Write out exactly the lines from the one containing "turquoise boat: 5 -> 7" to the end of the material, both ends included, and nothing else. Leave pictures out.

BEGIN RECORDS FOR THIS TASK

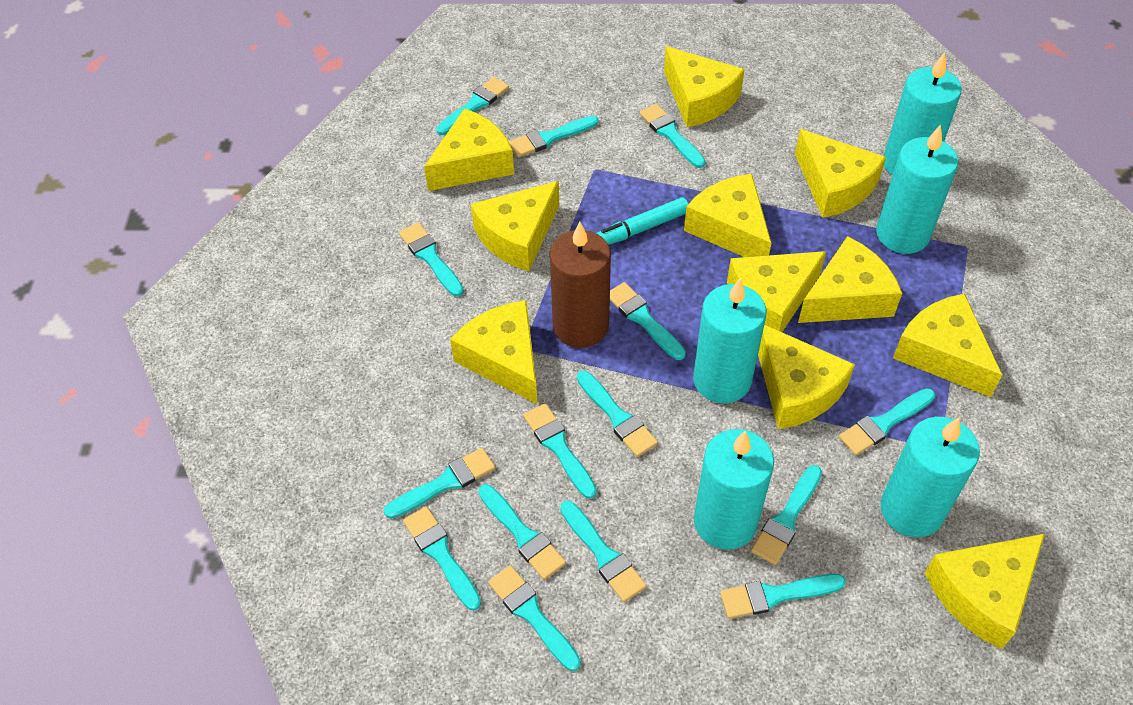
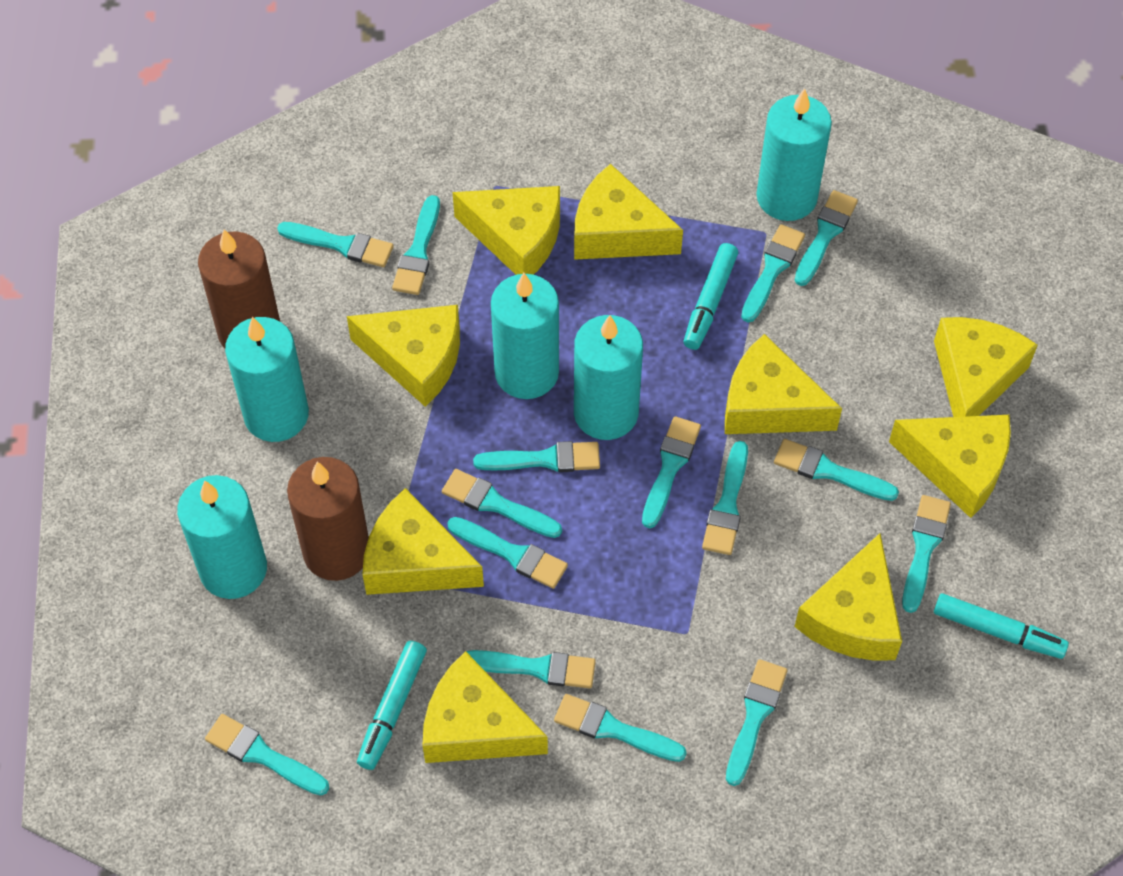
brown candle: 1 -> 2
turquoise marker: 1 -> 3
yellow cheese: 11 -> 9

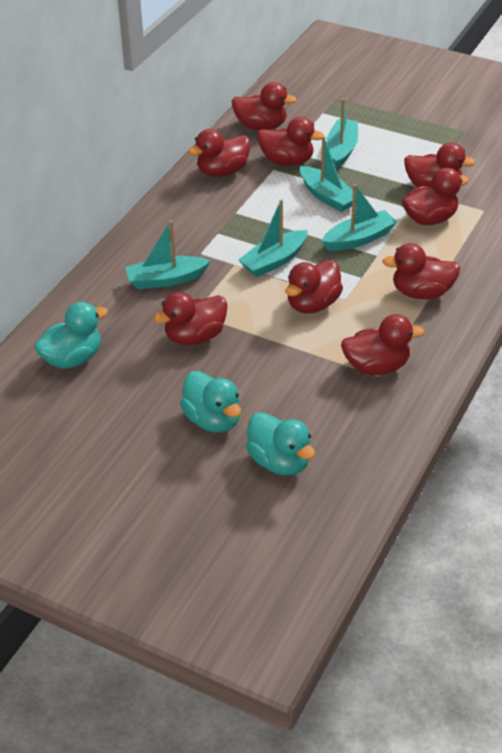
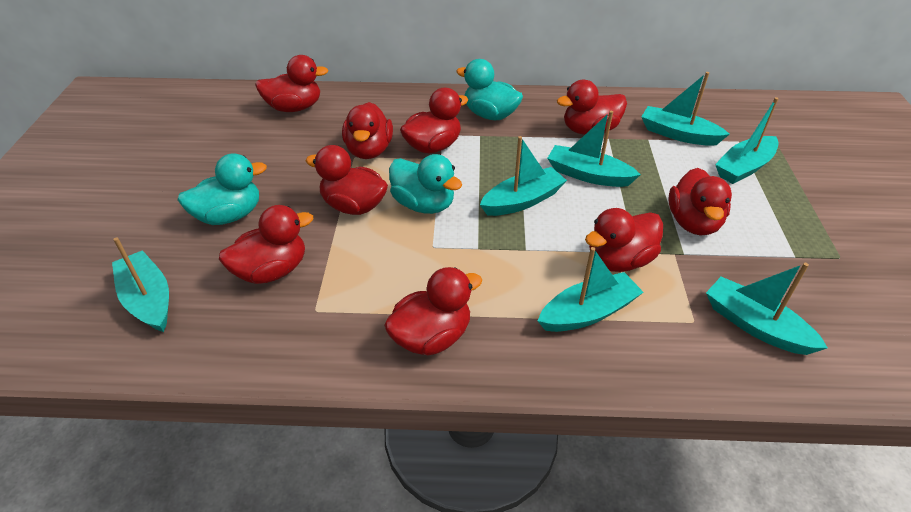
turquoise boat: 5 -> 7

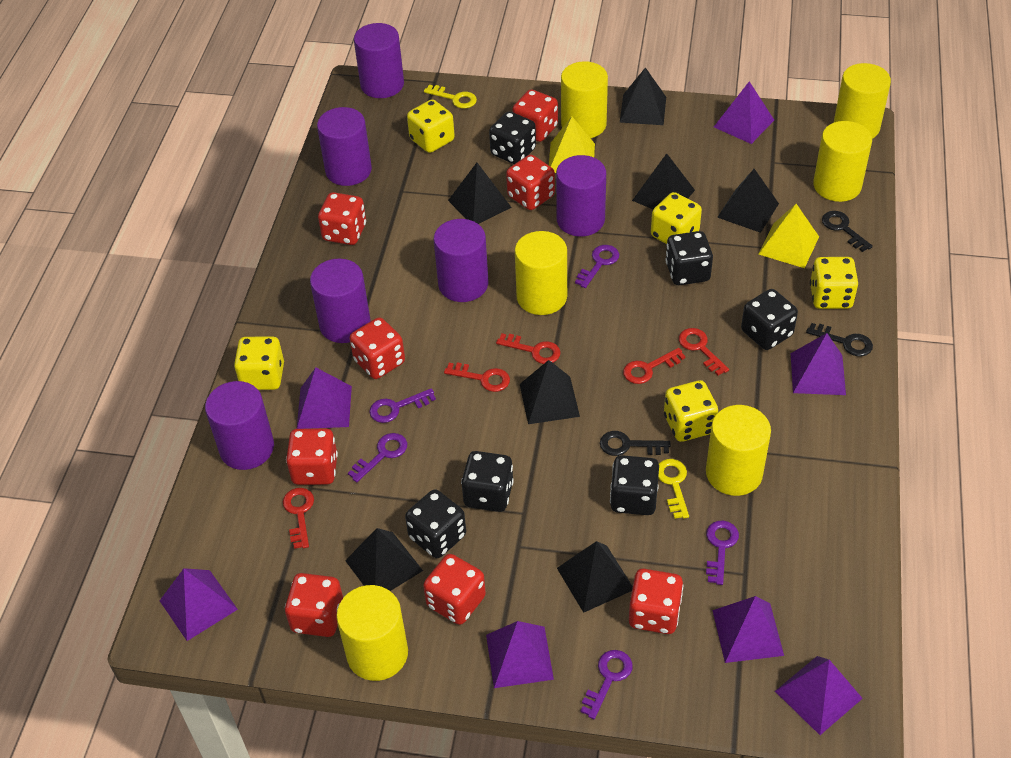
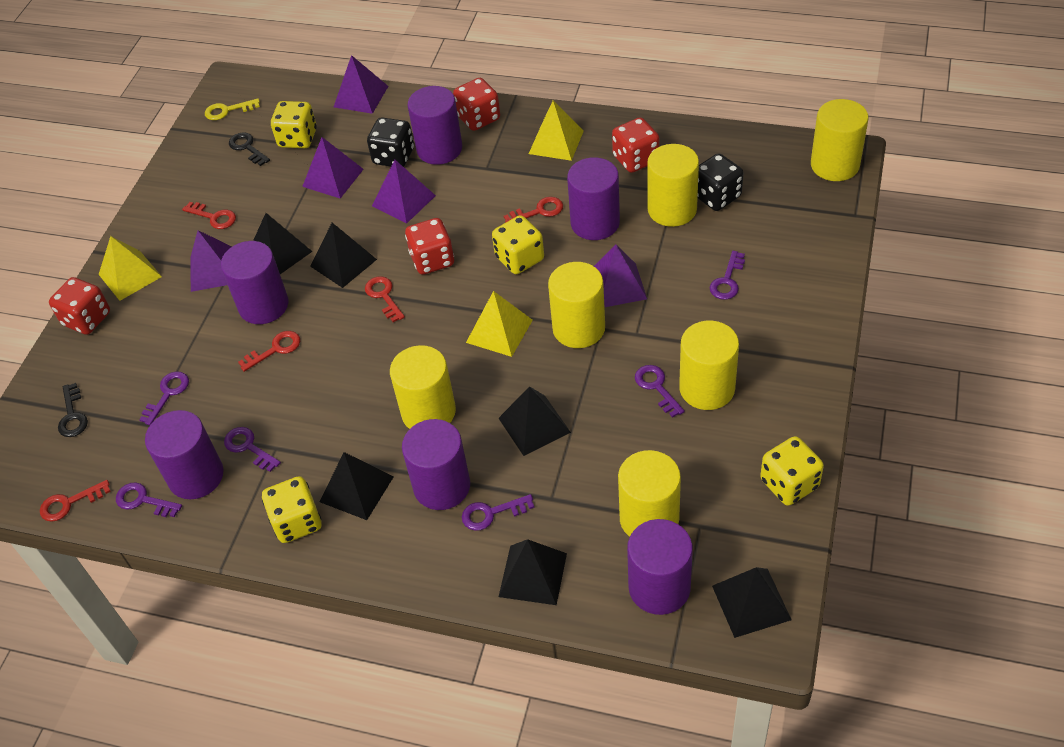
black dice: 6 -> 2
black key: 3 -> 2
black pyramid: 7 -> 6
purple key: 5 -> 6
purple pyramid: 7 -> 5
red dice: 8 -> 4
yellow dice: 5 -> 4
yellow key: 2 -> 1
yellow pyramid: 2 -> 3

END RECORDS FOR THIS TASK

EXERCISE ANSWER:
turquoise boat: 5 -> 7

black dice: 6 -> 2
black key: 3 -> 2
black pyramid: 7 -> 6
purple key: 5 -> 6
purple pyramid: 7 -> 5
red dice: 8 -> 4
yellow dice: 5 -> 4
yellow key: 2 -> 1
yellow pyramid: 2 -> 3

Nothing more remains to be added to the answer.